> _Your objective_
Locate each line in the items below that contains the string "down" and copy it out. Case counts.
--- Begin Given records ---
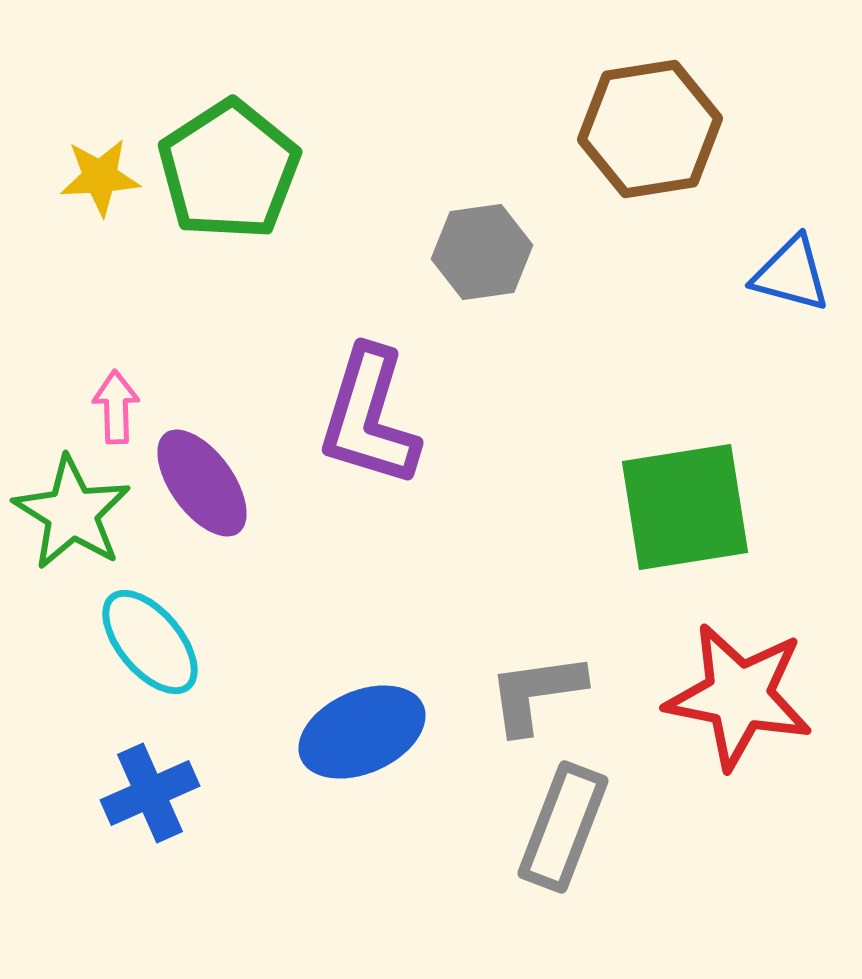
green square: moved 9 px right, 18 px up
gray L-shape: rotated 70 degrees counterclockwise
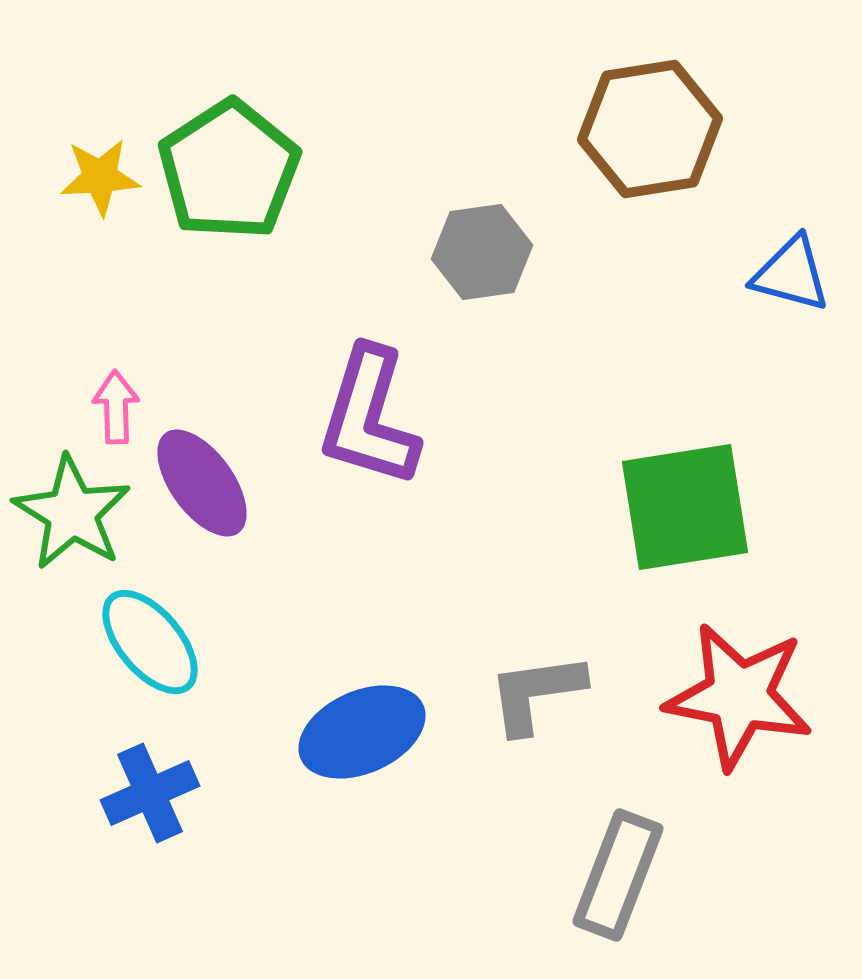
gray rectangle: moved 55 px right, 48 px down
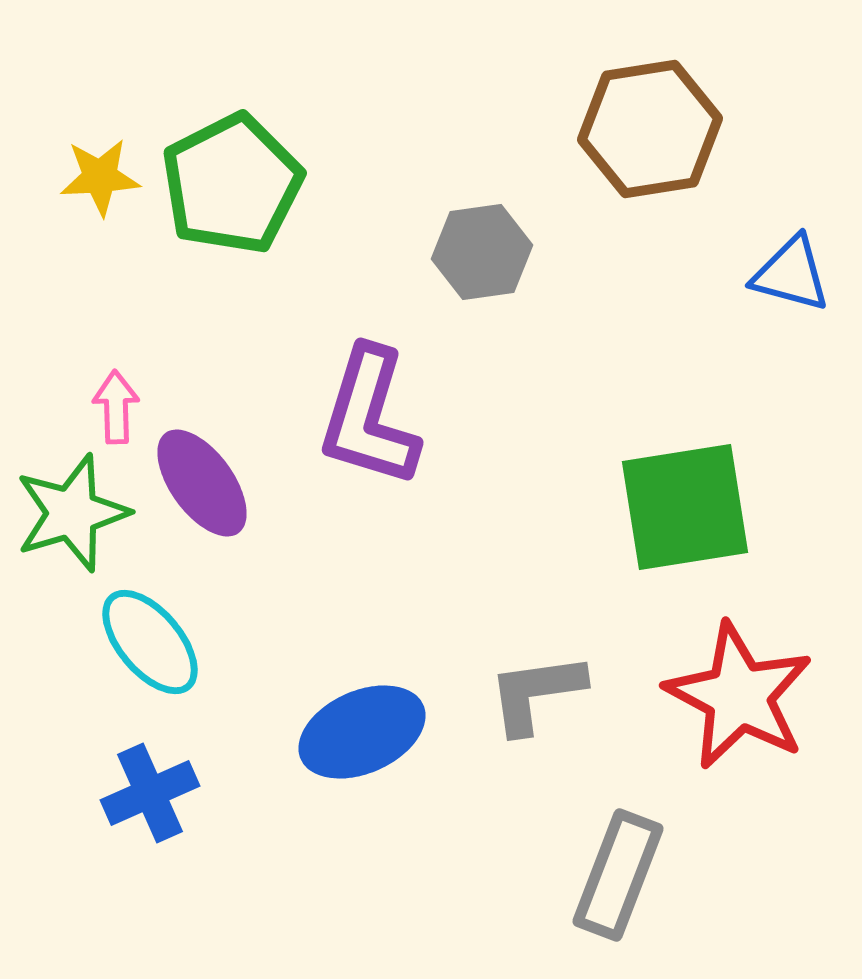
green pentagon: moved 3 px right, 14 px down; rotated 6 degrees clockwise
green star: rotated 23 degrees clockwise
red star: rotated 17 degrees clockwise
--- End Given records ---
> _Reply to the exercise_
gray rectangle: moved 55 px right, 48 px down
green pentagon: moved 3 px right, 14 px down; rotated 6 degrees clockwise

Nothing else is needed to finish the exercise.